Task description
Reproduce each line below precisely. Drop the pictures.

** Exercise materials follows **

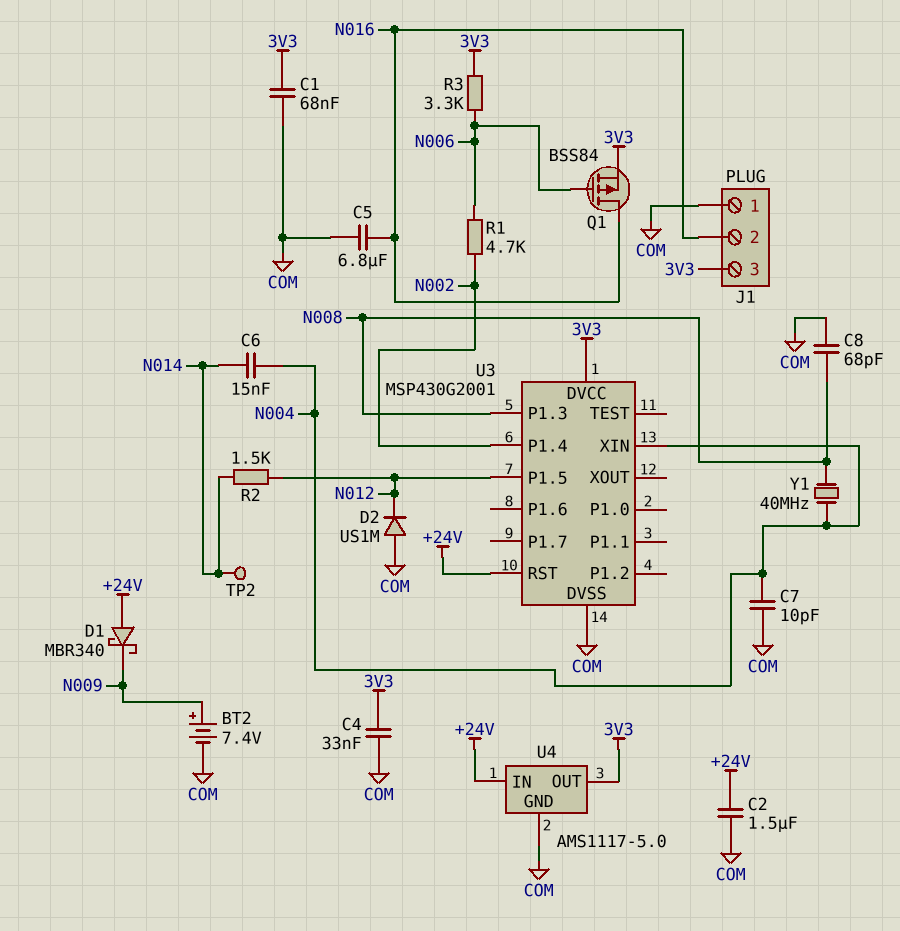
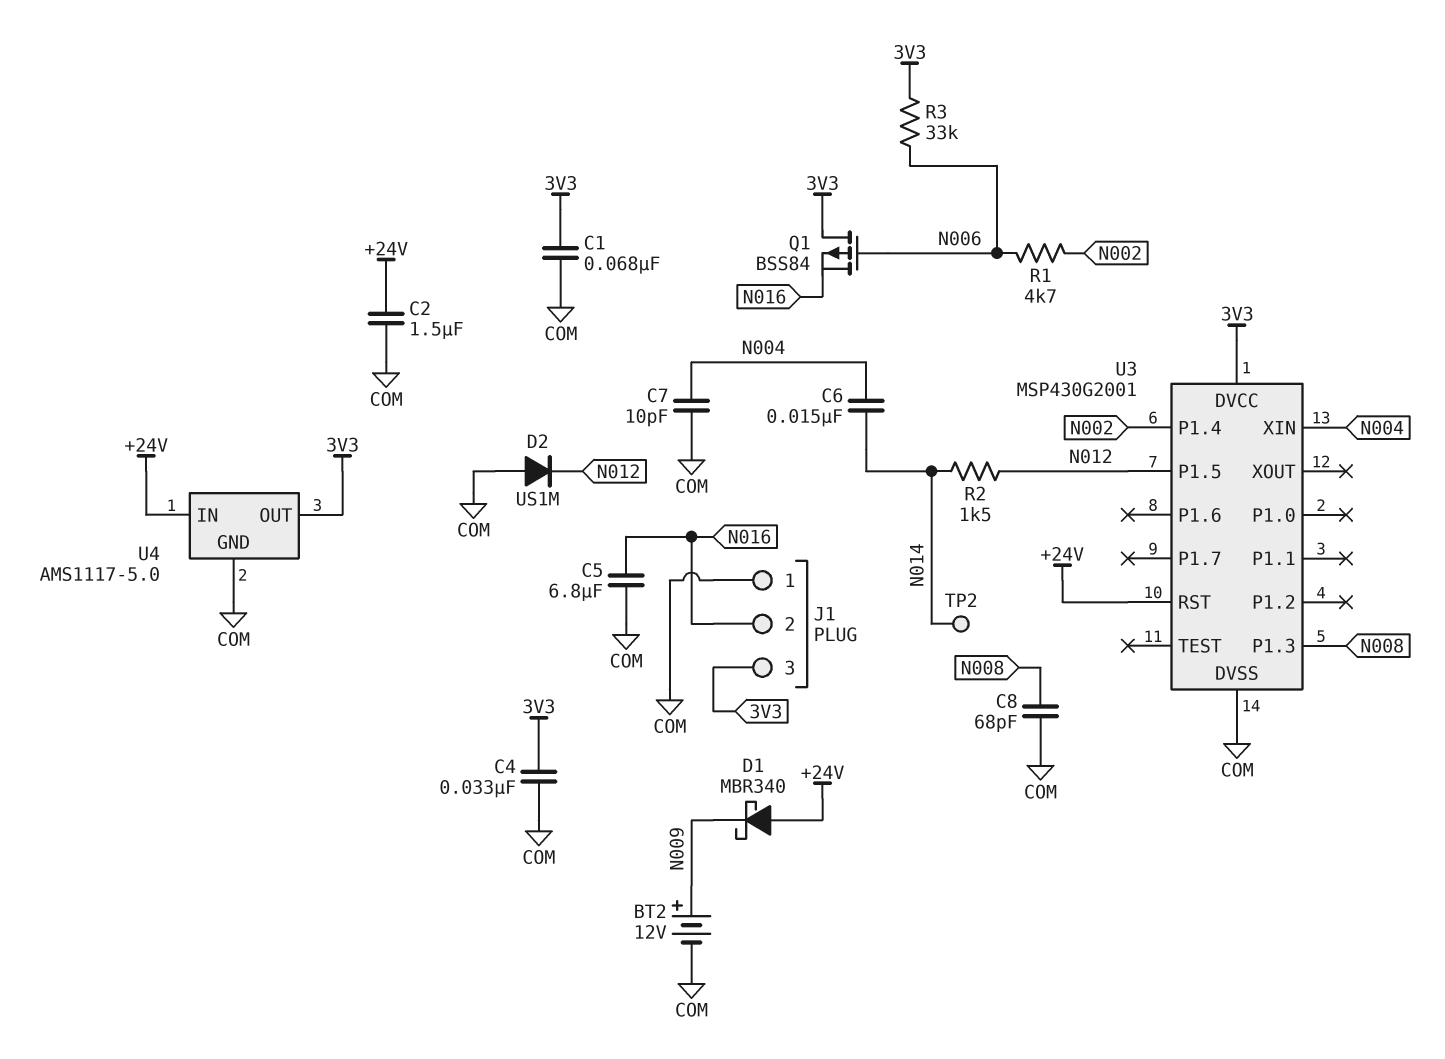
BT2: 7.4V (plus N009, minus COM) -> 12V (plus N009, minus COM)
Q1: PMOS BSS84 (G N006, D N016, S 3V3) -> PMOS BSS84 (G N006, D 3V3, S N016)
R3: 3.3k (3V3, N006) -> 33k (3V3, N006)
Y1: 40MHz (N004, N008) -> none

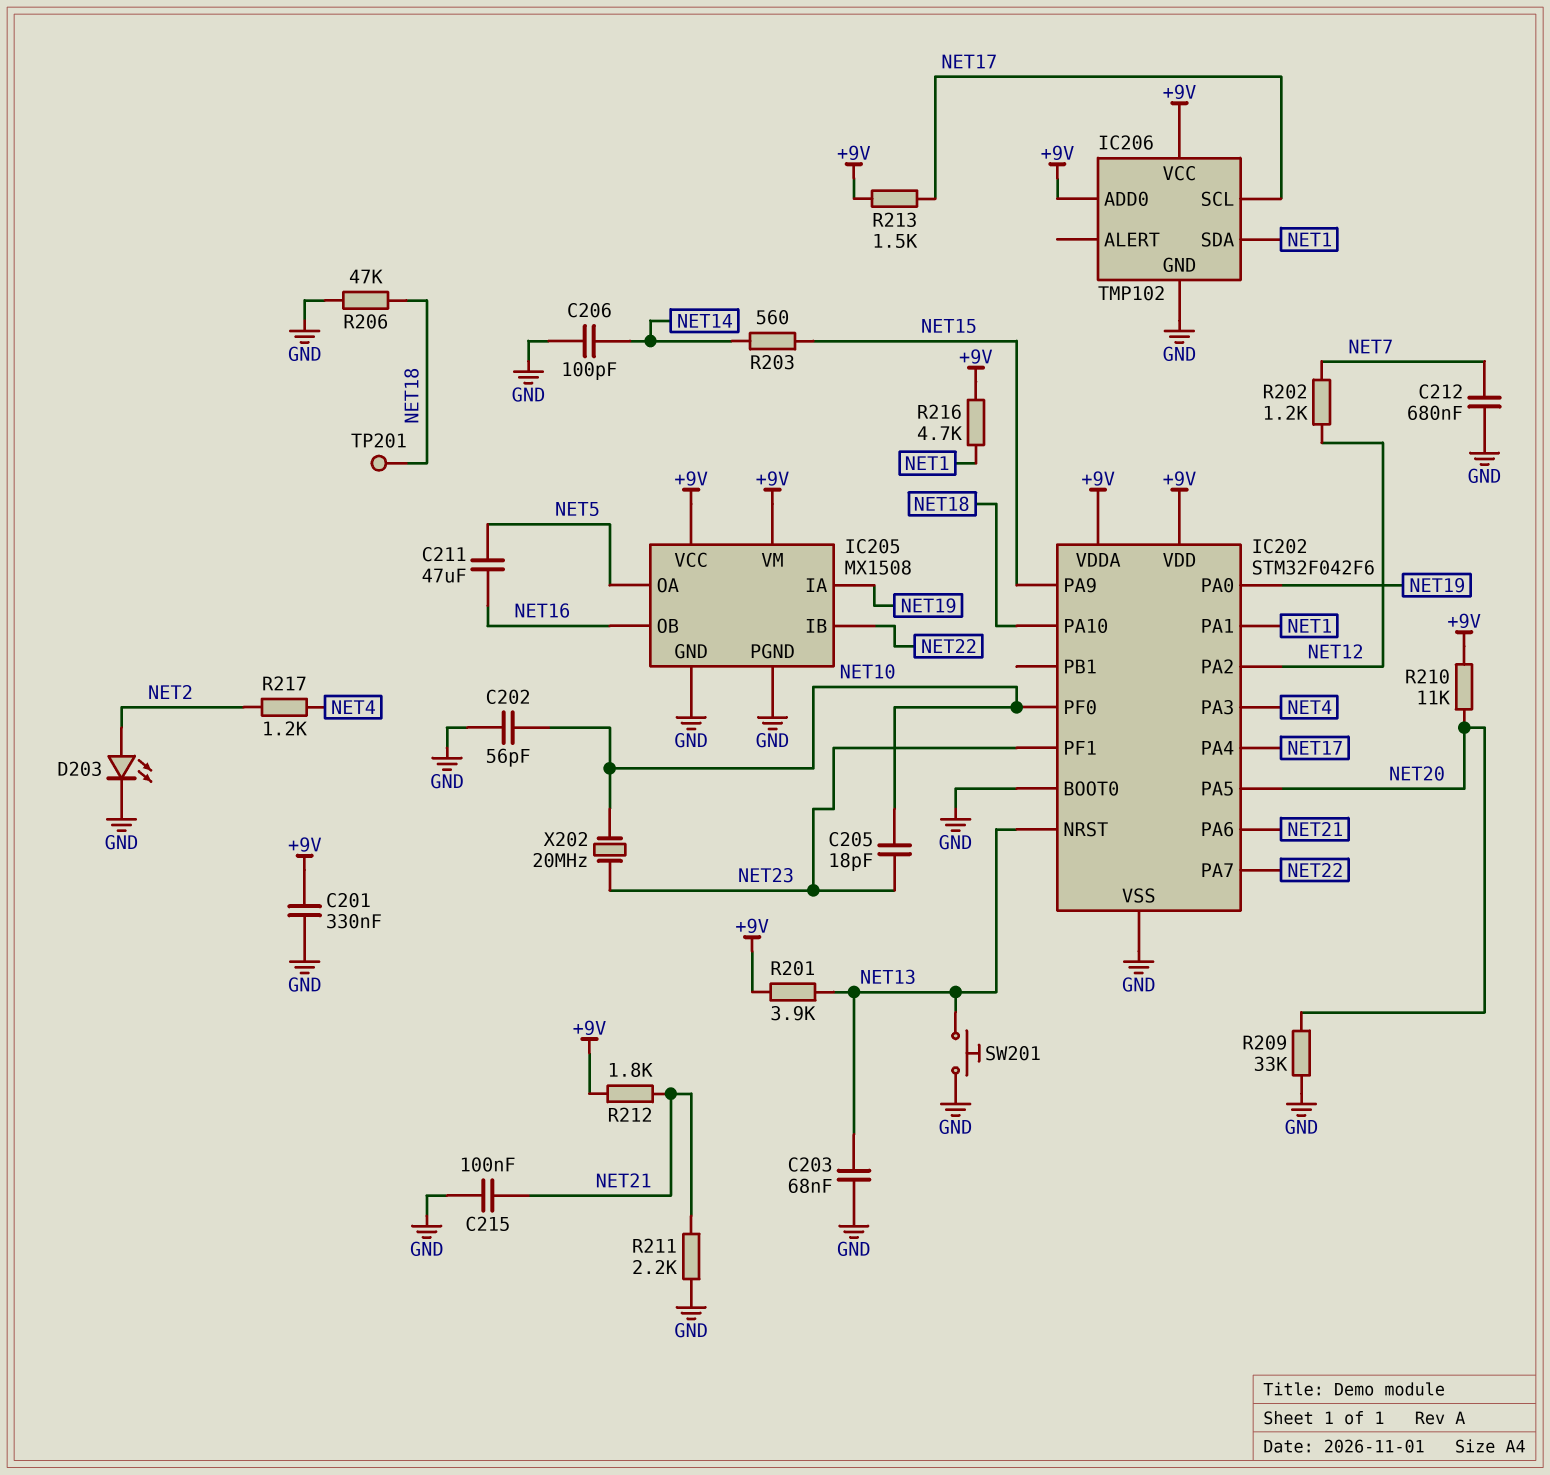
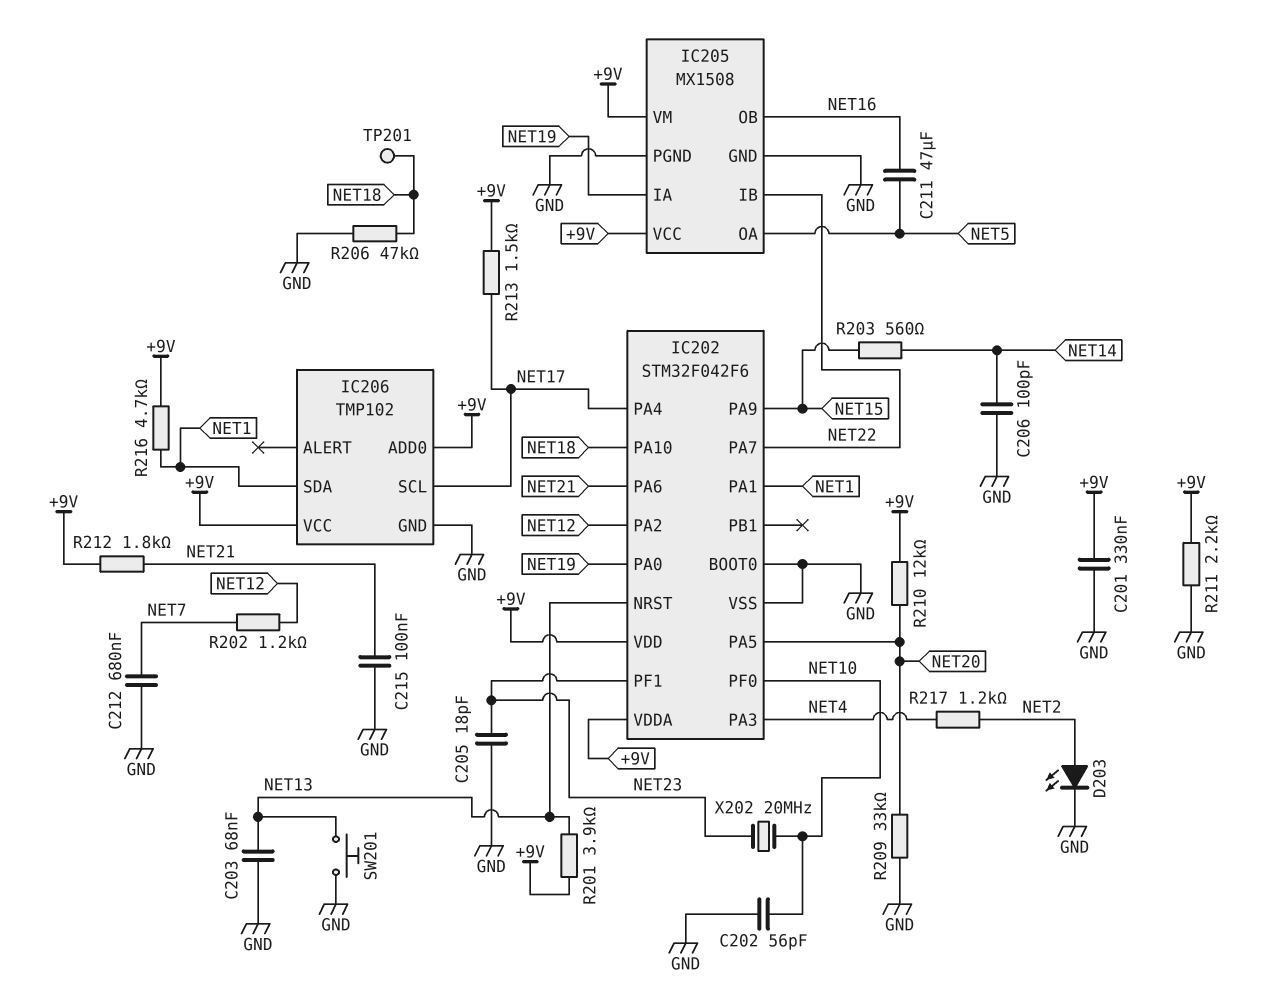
C205: 18pF (NET10, NET23) -> 18pF (GND, NET23)
R210: 11k (+9V, NET20) -> 12k (+9V, NET20)
R211: 2.2k (GND, NET21) -> 2.2k (+9V, GND)

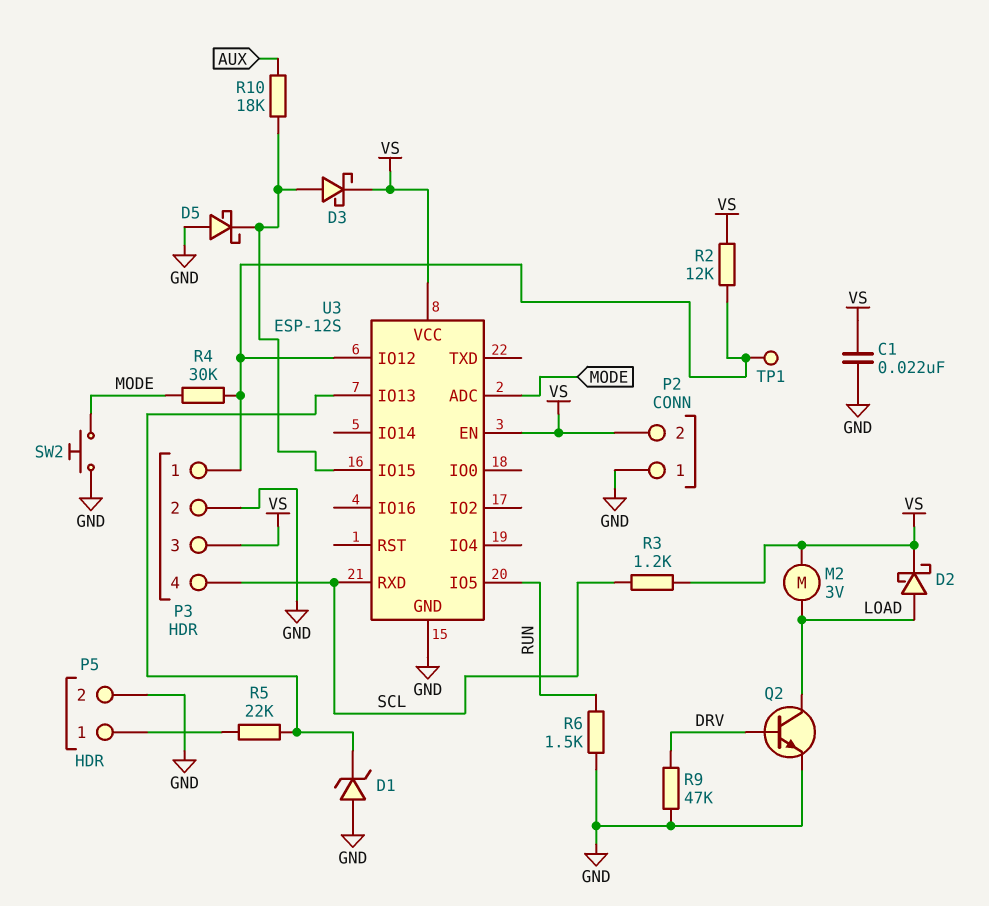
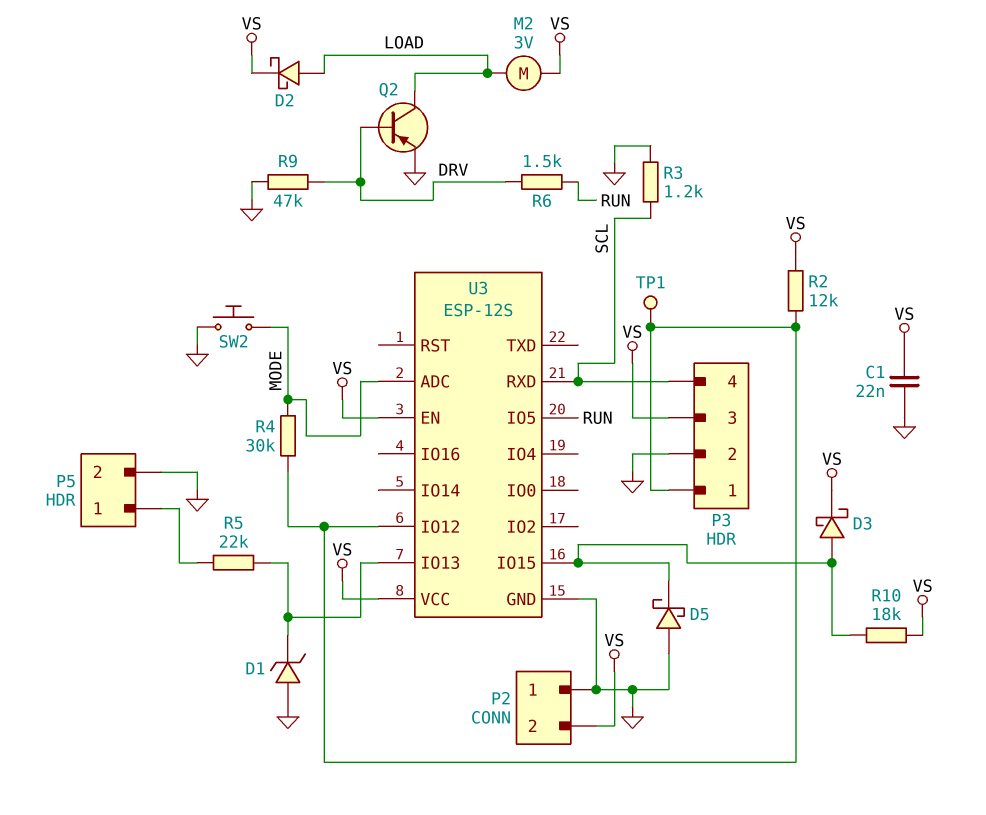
Q2: NPN (B DRV, C LOAD, E GND) -> PNP (B DRV, C LOAD, E GND)
R3: 1.2k (SCL, VS) -> 1.2k (GND, SCL)
R6: 1.5k (GND, RUN) -> 1.5k (DRV, RUN)
R10: 18k (AUX, U3/IO15) -> 18k (U3/IO15, VS)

** End of Exercise materials **

Solution
BT2: 7.4V (plus N009, minus COM) -> 12V (plus N009, minus COM)
Q1: PMOS BSS84 (G N006, D N016, S 3V3) -> PMOS BSS84 (G N006, D 3V3, S N016)
R3: 3.3k (3V3, N006) -> 33k (3V3, N006)
Y1: 40MHz (N004, N008) -> none

C205: 18pF (NET10, NET23) -> 18pF (GND, NET23)
R210: 11k (+9V, NET20) -> 12k (+9V, NET20)
R211: 2.2k (GND, NET21) -> 2.2k (+9V, GND)

Q2: NPN (B DRV, C LOAD, E GND) -> PNP (B DRV, C LOAD, E GND)
R3: 1.2k (SCL, VS) -> 1.2k (GND, SCL)
R6: 1.5k (GND, RUN) -> 1.5k (DRV, RUN)
R10: 18k (AUX, U3/IO15) -> 18k (U3/IO15, VS)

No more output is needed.